**Assignment:** Reproduce the full listing below exactly. Do not include the pictures.

**Provided data:**
◆ ◆ ◆

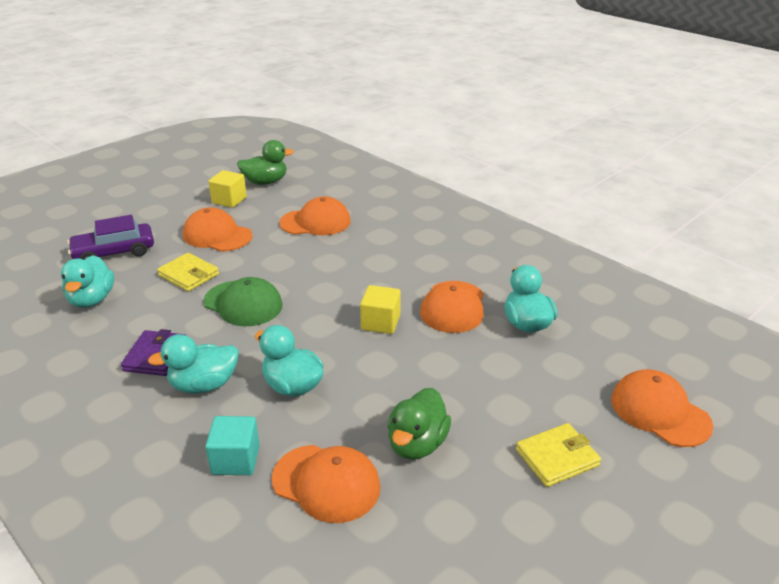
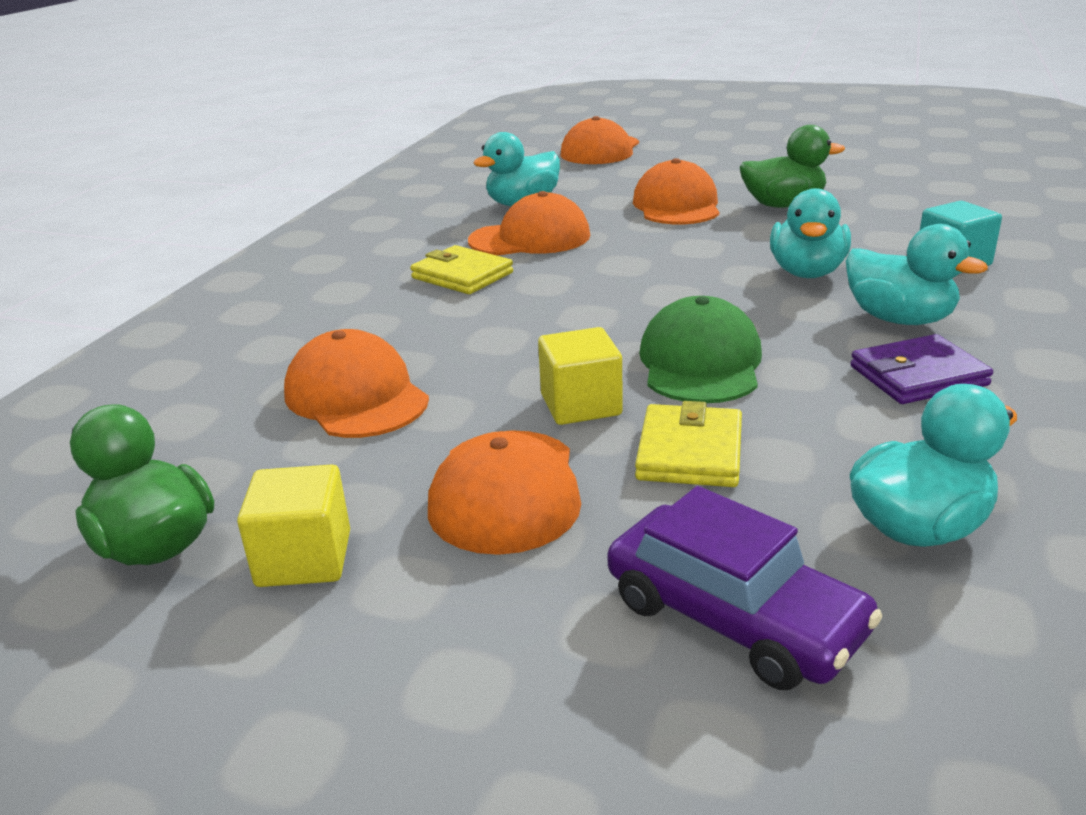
camera: 115 degrees left, 5 degrees down
(326, 483) = (895, 222): orange cap -> orange cap (676, 205)
(380, 322) = (616, 264): yellow cube -> yellow cube (581, 405)
(557, 457) = (711, 166): yellow wallet -> yellow wallet (462, 275)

◆ ◆ ◆

**Task result:**
camera: 115 degrees left, 5 degrees down
(326, 483) = (895, 222): orange cap -> orange cap (676, 205)
(380, 322) = (616, 264): yellow cube -> yellow cube (581, 405)
(557, 457) = (711, 166): yellow wallet -> yellow wallet (462, 275)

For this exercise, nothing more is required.